** Opening Given entries block **

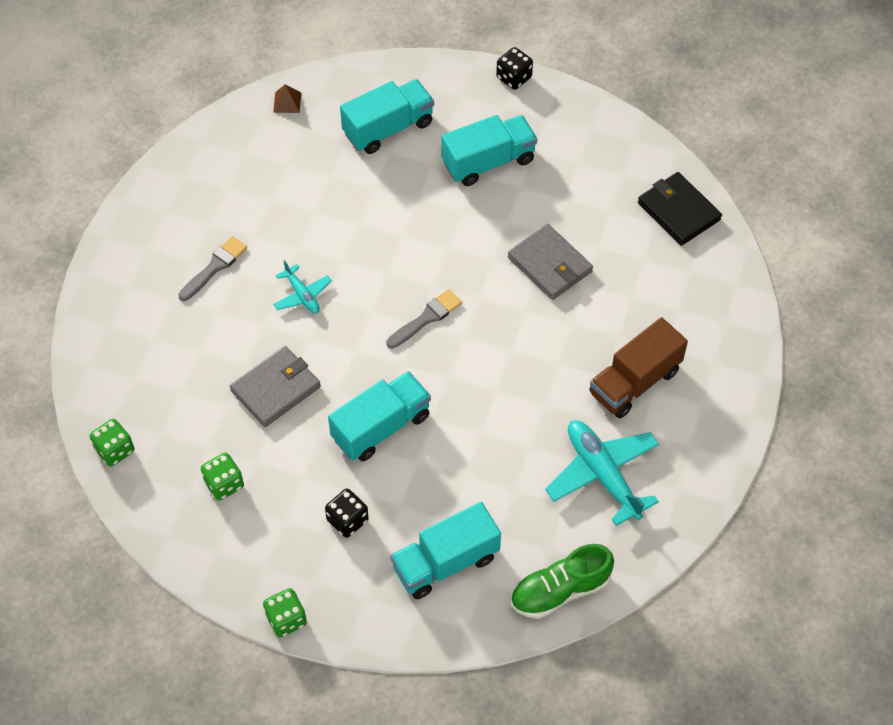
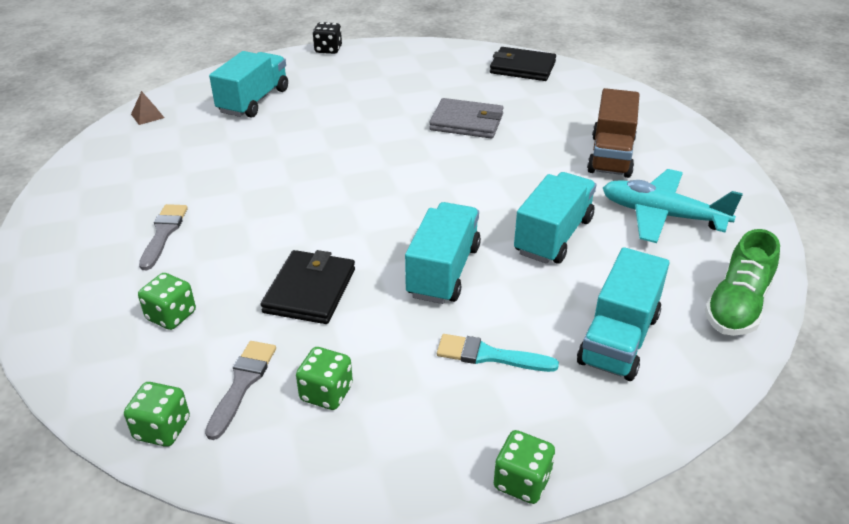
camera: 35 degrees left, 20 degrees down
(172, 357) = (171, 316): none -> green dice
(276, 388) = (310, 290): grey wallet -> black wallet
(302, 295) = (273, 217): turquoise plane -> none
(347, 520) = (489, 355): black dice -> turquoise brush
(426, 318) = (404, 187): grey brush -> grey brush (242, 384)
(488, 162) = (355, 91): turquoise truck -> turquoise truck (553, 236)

** Closing Given entries block **
** Opening Given entries block **

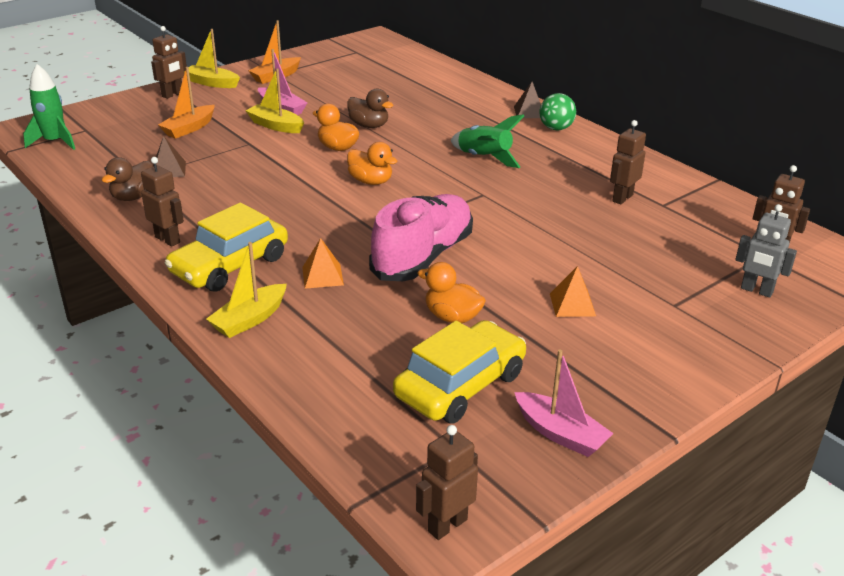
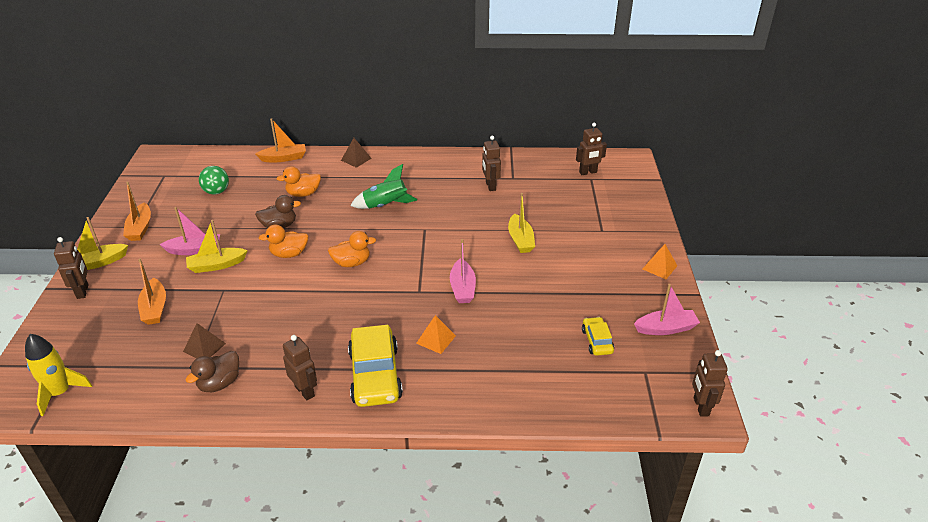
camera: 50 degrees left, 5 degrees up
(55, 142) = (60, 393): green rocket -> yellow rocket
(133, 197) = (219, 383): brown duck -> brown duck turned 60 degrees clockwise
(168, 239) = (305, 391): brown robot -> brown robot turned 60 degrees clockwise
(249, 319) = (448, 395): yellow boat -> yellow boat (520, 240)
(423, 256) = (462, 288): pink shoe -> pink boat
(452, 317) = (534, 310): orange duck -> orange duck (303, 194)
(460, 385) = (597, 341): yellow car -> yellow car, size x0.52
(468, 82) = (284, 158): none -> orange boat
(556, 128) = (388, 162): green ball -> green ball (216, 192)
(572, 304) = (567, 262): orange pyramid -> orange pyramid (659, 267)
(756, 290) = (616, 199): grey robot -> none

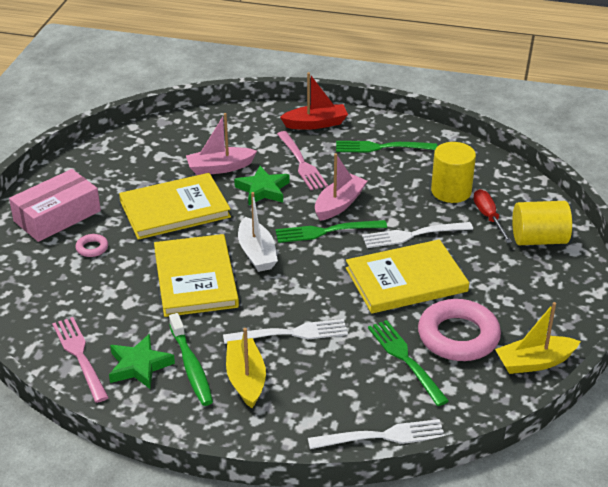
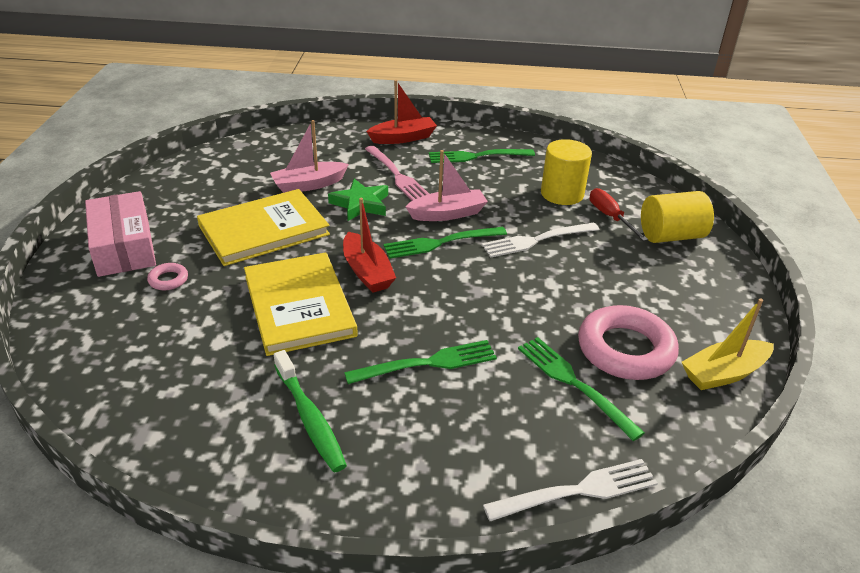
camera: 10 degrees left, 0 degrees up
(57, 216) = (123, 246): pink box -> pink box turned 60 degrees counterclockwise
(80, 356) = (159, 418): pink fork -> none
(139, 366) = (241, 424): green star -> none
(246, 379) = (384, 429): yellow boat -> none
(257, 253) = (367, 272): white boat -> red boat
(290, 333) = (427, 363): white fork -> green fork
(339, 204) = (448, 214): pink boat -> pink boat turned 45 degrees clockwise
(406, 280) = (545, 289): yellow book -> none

** Closing Given entries block **
** Opening Given entries block **

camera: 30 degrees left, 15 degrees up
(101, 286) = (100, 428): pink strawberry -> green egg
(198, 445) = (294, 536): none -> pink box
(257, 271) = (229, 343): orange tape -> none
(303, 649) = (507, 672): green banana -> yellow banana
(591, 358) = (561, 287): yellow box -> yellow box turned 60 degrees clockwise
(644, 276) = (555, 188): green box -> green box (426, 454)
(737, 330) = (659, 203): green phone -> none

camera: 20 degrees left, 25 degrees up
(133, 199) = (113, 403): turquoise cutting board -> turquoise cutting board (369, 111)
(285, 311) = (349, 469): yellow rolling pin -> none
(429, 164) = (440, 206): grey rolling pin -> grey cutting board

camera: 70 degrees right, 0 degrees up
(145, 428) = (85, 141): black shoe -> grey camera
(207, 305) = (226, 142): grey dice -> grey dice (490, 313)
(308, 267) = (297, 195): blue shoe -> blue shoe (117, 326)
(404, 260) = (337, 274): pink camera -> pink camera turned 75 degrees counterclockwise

** Closing Given entries block **

• Problem to work on
An exact copy of the lines above between the line holding "(133, 197) = (219, 383): brown" and the line holding "(572, 304) = (567, 262): orange", inclusive, is the whole answer.

• Written answer
(133, 197) = (219, 383): brown duck -> brown duck turned 60 degrees clockwise
(168, 239) = (305, 391): brown robot -> brown robot turned 60 degrees clockwise
(249, 319) = (448, 395): yellow boat -> yellow boat (520, 240)
(423, 256) = (462, 288): pink shoe -> pink boat
(452, 317) = (534, 310): orange duck -> orange duck (303, 194)
(460, 385) = (597, 341): yellow car -> yellow car, size x0.52
(468, 82) = (284, 158): none -> orange boat
(556, 128) = (388, 162): green ball -> green ball (216, 192)
(572, 304) = (567, 262): orange pyramid -> orange pyramid (659, 267)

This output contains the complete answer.